◆ **YOUR OBJECTIVE**
Reproduce exactly the lines below from the one containing "(262, 261) = (270, 459): grey" through the one containing "camera: 10 degrees right, 5 degrees down", including both, and nothing else.

START RECORDS PROVIDED

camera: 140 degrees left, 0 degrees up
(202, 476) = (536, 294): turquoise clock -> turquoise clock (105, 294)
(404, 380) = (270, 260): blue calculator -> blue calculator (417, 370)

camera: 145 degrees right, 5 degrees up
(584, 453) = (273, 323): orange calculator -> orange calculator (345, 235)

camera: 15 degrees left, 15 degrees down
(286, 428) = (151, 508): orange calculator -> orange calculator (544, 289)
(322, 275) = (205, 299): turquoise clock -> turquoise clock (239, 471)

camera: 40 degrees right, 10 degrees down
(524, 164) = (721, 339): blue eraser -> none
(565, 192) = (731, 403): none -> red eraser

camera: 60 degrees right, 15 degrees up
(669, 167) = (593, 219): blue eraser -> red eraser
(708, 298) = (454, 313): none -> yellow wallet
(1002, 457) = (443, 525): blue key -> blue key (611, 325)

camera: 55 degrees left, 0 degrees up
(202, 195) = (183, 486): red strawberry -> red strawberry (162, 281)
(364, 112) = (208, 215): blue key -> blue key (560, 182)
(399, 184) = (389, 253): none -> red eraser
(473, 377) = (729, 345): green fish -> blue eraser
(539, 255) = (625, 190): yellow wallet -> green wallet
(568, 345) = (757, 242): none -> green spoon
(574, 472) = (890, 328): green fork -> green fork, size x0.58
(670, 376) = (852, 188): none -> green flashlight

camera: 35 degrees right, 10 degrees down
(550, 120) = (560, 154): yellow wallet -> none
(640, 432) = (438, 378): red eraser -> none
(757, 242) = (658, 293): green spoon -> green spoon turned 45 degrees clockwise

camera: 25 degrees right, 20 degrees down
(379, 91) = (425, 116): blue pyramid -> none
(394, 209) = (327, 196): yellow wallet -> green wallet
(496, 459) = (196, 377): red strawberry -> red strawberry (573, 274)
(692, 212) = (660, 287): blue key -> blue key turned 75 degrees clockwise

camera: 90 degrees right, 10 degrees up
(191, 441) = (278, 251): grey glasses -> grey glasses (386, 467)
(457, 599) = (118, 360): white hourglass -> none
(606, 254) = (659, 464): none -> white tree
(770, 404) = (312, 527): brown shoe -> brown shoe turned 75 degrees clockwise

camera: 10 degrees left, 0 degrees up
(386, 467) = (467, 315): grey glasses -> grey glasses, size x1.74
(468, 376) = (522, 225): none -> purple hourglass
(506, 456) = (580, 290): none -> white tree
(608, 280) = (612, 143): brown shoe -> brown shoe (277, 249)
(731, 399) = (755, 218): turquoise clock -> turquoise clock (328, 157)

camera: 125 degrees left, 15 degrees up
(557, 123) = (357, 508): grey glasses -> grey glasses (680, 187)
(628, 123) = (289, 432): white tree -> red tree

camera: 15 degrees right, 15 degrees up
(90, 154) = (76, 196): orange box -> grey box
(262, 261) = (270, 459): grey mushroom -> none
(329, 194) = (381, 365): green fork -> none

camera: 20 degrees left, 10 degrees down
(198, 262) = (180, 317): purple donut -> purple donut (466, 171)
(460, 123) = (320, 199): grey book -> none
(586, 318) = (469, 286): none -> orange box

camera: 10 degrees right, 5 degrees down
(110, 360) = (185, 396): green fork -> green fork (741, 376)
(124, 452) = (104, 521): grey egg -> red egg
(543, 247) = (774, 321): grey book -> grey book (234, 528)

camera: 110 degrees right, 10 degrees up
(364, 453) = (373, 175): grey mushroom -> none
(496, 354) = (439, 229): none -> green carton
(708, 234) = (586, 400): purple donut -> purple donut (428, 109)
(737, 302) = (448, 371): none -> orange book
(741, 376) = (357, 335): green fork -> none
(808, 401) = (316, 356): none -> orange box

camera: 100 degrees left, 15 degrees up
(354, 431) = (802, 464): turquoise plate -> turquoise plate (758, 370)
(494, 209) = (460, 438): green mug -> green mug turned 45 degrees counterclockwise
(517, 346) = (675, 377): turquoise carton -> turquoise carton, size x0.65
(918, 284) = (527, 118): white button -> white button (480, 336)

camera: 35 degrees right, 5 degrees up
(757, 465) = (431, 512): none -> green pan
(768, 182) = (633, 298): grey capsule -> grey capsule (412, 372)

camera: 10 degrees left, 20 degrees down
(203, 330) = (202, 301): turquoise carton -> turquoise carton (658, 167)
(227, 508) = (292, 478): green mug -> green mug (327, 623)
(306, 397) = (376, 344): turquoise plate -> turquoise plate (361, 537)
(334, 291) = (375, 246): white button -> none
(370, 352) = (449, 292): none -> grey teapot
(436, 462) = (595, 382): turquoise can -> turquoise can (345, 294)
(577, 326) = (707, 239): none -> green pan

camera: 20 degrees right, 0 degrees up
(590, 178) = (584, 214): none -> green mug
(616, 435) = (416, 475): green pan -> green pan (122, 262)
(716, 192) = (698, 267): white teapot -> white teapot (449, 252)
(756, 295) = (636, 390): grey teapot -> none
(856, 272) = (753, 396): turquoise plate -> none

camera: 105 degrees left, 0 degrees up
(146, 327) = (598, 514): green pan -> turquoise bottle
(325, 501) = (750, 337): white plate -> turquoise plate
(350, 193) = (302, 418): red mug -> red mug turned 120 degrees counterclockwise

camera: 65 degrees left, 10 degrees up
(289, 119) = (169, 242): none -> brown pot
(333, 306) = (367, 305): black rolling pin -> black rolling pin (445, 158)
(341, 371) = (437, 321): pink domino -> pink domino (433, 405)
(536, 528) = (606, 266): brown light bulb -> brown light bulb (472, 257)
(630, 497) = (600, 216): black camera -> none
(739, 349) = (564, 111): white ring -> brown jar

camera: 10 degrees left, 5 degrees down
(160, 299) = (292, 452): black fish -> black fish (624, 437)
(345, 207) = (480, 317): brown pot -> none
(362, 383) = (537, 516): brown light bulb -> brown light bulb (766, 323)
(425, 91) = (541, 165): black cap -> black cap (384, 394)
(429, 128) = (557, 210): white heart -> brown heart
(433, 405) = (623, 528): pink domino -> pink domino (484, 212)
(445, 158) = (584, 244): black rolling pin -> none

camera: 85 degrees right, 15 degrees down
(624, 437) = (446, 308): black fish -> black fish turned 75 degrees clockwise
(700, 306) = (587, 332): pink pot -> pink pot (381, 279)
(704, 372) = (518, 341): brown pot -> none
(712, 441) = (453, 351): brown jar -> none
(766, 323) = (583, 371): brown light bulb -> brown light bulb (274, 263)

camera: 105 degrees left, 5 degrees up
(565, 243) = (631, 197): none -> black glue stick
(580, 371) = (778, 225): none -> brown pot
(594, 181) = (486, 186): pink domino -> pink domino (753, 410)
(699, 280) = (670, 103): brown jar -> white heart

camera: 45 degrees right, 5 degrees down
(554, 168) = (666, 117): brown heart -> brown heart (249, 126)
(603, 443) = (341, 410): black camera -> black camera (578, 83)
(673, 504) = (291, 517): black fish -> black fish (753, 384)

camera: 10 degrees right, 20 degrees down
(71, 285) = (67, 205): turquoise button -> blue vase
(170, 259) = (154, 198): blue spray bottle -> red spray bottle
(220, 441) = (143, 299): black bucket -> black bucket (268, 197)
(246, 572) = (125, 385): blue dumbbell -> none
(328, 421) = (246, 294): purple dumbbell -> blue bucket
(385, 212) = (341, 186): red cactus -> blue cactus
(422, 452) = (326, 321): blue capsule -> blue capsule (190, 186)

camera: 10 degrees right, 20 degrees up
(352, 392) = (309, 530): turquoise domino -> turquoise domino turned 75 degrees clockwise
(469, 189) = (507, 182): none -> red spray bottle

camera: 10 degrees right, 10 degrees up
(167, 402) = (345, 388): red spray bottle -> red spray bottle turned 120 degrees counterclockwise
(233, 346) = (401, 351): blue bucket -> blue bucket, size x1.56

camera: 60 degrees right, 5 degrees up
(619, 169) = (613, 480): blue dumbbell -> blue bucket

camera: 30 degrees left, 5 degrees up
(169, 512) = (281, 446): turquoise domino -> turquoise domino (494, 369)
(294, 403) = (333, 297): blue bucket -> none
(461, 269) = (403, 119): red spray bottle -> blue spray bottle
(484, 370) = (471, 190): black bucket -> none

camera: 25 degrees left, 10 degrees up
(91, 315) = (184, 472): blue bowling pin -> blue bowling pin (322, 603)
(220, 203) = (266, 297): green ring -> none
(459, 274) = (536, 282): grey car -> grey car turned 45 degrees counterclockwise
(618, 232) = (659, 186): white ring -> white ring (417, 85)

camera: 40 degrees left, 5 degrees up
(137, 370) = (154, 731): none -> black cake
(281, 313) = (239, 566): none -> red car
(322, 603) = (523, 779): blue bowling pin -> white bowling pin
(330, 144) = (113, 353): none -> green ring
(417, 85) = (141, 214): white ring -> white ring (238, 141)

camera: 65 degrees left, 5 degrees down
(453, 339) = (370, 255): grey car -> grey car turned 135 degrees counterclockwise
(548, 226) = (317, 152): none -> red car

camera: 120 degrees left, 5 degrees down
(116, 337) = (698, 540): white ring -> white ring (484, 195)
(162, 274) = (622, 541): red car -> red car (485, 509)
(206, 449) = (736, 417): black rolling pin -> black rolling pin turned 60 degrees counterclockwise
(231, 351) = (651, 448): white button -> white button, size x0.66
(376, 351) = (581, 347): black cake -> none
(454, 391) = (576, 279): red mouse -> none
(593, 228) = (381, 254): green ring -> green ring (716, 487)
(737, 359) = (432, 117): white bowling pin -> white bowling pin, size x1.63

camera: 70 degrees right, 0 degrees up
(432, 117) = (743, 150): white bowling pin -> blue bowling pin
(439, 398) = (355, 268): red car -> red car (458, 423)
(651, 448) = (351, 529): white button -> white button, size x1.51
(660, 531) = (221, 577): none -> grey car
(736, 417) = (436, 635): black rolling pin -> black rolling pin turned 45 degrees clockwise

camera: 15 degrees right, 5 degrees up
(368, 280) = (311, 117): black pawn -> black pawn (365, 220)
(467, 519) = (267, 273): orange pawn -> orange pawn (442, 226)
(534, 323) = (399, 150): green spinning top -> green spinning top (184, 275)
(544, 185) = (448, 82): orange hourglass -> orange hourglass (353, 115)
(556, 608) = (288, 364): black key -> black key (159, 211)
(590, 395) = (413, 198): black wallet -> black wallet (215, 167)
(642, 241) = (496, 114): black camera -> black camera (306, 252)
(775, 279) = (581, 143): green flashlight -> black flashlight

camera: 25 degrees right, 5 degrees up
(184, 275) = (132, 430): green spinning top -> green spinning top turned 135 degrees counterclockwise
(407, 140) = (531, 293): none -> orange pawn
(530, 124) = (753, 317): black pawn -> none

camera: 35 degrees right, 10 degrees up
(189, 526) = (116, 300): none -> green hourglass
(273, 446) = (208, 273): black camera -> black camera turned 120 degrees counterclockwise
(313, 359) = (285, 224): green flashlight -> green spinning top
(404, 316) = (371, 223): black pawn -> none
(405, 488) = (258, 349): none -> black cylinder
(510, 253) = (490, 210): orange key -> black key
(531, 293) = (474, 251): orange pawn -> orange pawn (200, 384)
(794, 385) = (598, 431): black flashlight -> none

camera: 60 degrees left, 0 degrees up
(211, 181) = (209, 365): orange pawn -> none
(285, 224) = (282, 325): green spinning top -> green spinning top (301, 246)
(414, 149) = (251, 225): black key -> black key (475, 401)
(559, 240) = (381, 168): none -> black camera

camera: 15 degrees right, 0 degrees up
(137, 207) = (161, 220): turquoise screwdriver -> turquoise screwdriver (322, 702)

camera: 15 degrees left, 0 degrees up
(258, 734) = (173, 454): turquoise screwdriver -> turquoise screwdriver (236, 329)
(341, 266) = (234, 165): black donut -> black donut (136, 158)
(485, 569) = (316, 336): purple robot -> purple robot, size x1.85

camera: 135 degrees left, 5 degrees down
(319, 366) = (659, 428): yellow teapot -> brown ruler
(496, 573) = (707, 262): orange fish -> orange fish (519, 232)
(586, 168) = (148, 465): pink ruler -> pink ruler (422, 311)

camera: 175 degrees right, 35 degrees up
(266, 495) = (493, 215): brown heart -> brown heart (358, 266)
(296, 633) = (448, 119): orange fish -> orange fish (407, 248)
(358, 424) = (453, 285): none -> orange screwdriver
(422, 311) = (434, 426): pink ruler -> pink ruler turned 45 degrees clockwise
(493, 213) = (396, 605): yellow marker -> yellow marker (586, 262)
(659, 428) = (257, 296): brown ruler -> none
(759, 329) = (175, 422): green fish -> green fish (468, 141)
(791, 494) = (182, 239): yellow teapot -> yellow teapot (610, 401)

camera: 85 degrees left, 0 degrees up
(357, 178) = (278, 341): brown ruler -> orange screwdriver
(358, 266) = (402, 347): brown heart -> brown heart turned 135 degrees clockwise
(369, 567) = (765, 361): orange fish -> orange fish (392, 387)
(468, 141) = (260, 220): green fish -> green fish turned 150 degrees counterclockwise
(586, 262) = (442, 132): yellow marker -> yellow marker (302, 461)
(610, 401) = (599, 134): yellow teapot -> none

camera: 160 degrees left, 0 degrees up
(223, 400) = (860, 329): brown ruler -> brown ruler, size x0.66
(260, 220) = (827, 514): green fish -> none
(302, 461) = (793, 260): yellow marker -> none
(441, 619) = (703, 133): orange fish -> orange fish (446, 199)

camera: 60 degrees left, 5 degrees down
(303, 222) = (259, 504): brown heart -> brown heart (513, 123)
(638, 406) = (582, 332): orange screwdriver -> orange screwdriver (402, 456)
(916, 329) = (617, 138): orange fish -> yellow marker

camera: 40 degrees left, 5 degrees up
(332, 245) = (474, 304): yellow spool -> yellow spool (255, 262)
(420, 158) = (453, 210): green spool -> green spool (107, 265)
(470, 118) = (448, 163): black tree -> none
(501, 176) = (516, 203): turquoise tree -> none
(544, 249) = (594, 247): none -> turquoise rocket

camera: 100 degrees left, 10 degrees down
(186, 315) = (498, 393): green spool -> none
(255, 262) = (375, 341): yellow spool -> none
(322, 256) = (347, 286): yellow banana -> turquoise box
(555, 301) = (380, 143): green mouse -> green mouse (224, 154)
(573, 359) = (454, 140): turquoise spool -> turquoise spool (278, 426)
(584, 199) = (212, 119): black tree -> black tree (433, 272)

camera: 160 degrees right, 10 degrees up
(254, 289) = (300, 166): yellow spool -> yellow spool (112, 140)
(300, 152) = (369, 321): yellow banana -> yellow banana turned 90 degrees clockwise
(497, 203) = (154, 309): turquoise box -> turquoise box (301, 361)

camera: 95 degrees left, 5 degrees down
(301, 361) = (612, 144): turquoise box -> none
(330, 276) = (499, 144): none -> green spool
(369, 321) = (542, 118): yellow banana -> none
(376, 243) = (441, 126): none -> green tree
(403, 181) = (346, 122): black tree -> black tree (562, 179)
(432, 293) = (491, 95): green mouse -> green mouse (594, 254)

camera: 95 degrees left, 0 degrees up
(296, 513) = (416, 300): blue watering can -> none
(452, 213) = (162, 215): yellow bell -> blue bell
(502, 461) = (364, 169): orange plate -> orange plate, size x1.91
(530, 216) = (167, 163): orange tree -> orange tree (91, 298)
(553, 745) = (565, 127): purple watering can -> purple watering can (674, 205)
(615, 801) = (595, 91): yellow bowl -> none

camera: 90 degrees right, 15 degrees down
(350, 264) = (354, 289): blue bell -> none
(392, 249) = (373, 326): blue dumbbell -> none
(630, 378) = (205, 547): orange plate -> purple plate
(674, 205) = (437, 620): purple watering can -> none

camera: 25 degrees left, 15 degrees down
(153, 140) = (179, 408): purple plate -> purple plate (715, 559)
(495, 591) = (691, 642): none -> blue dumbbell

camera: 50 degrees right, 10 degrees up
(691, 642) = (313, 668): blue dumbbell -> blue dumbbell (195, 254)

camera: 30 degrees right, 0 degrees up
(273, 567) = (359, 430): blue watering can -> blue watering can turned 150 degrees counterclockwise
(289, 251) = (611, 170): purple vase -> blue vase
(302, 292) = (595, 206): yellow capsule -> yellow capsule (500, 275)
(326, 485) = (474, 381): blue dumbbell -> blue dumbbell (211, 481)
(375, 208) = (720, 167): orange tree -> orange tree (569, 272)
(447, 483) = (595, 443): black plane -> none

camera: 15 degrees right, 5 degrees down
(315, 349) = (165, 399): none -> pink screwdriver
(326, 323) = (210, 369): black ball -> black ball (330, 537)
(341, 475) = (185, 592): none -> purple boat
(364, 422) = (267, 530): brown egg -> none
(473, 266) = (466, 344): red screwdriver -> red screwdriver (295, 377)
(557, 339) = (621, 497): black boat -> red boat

END RECORDS PROVIDED

◆ **SOLUTION TO THE PROBLEM**
(262, 261) = (270, 459): grey mushroom -> none
(329, 194) = (381, 365): green fork -> none

camera: 20 degrees left, 10 degrees down
(198, 262) = (180, 317): purple donut -> purple donut (466, 171)
(460, 123) = (320, 199): grey book -> none
(586, 318) = (469, 286): none -> orange box

camera: 10 degrees right, 5 degrees down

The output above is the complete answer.